>>

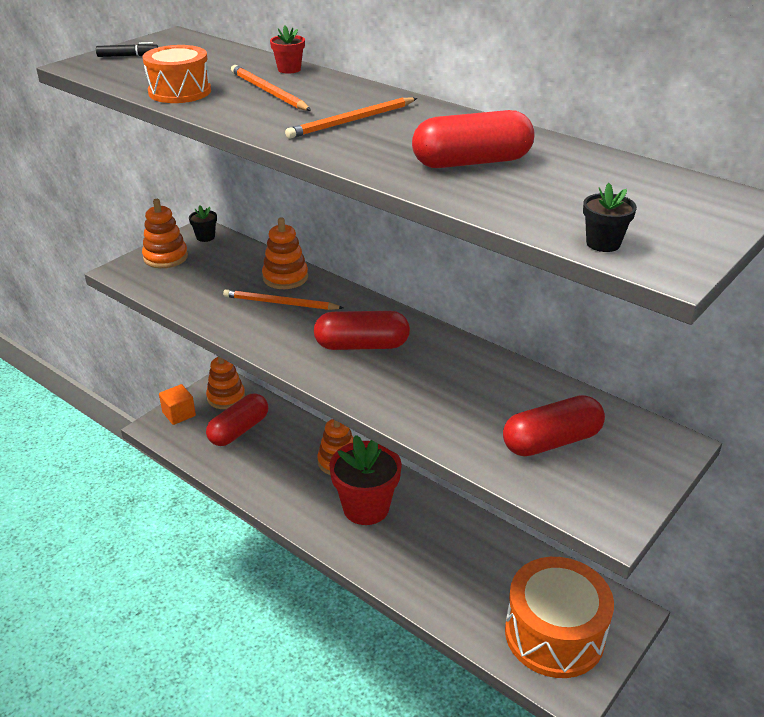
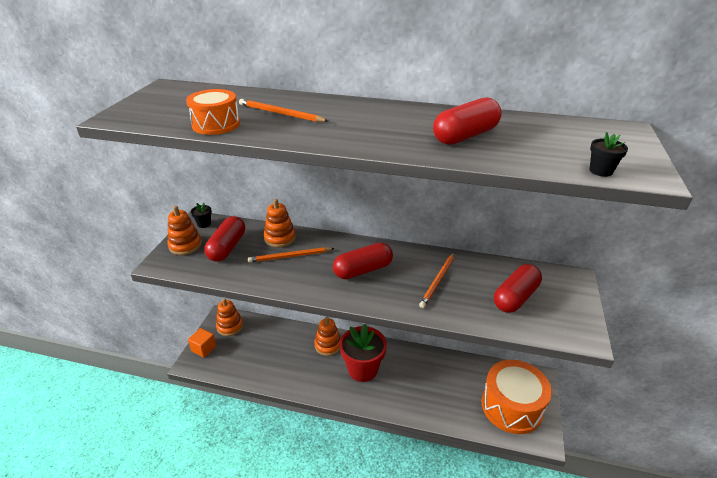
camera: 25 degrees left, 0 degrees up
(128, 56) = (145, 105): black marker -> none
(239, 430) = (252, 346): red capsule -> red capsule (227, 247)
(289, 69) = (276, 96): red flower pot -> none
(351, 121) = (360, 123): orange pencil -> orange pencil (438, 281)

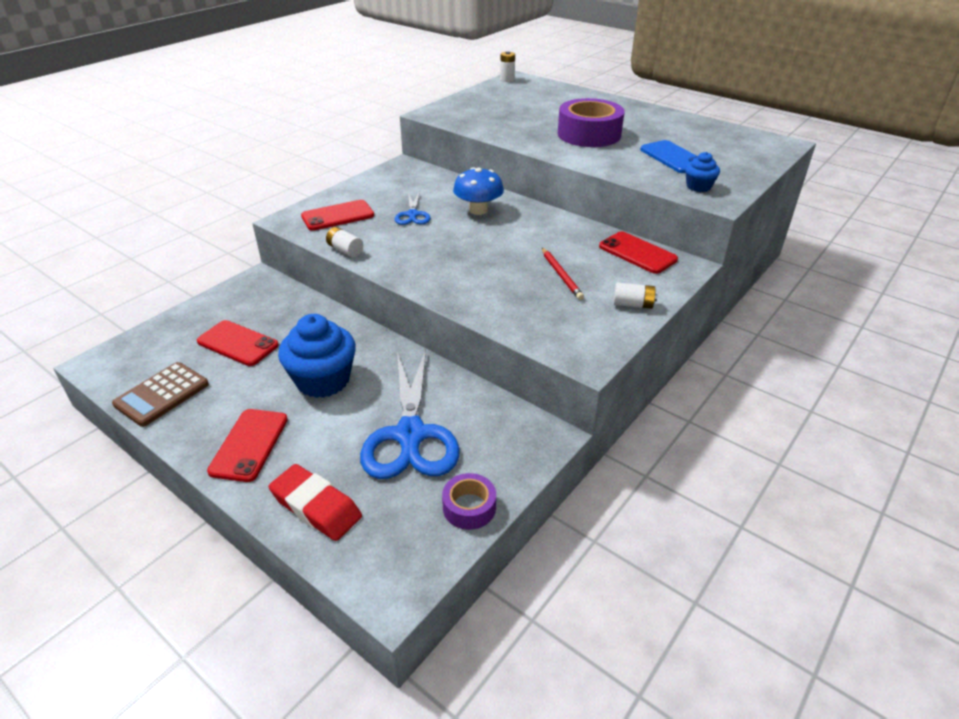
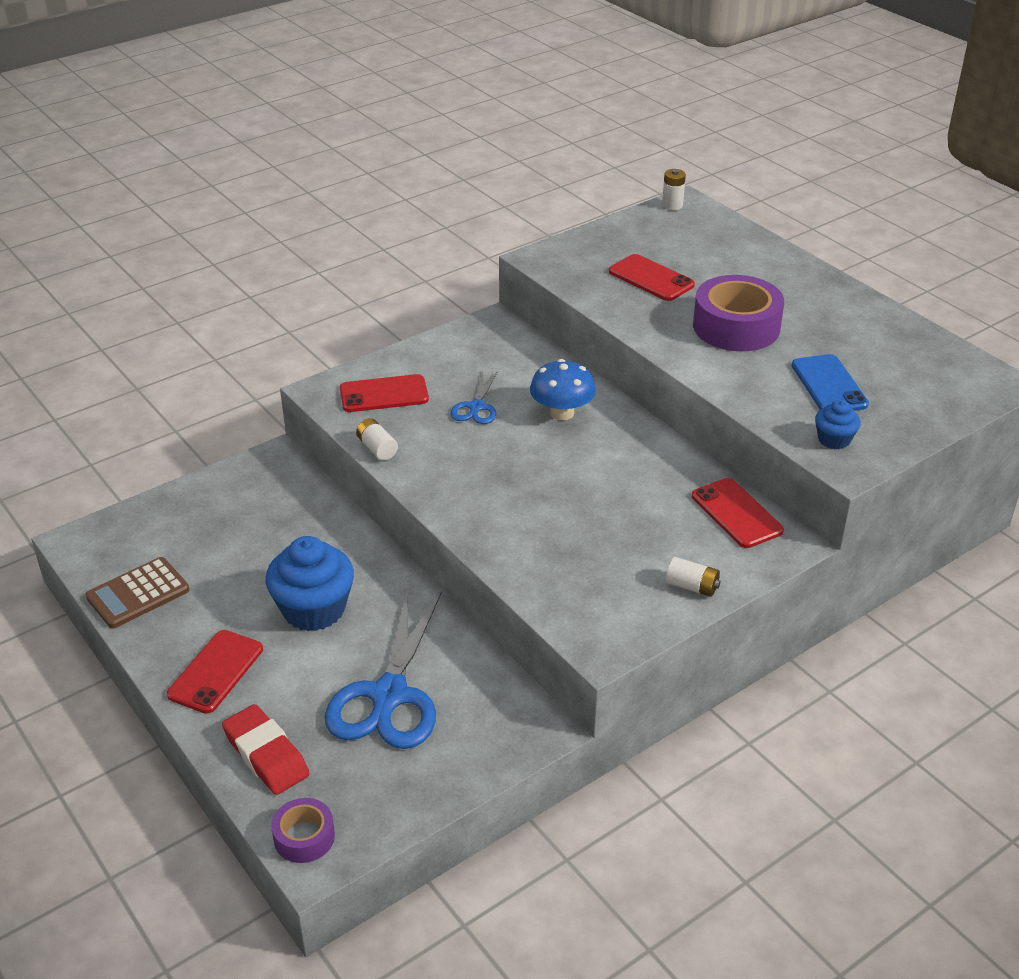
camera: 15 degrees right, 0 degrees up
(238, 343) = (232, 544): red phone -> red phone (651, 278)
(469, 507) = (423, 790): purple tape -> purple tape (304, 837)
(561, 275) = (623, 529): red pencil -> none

<<

For this exercise, output only the lines from the one bearing "(289, 69) = (276, 96): red flower pot -> none" to the end of the material above, exactly as written, with pictures left out.

__Response area__:
(289, 69) = (276, 96): red flower pot -> none
(351, 121) = (360, 123): orange pencil -> orange pencil (438, 281)

camera: 15 degrees right, 0 degrees up
(238, 343) = (232, 544): red phone -> red phone (651, 278)
(469, 507) = (423, 790): purple tape -> purple tape (304, 837)
(561, 275) = (623, 529): red pencil -> none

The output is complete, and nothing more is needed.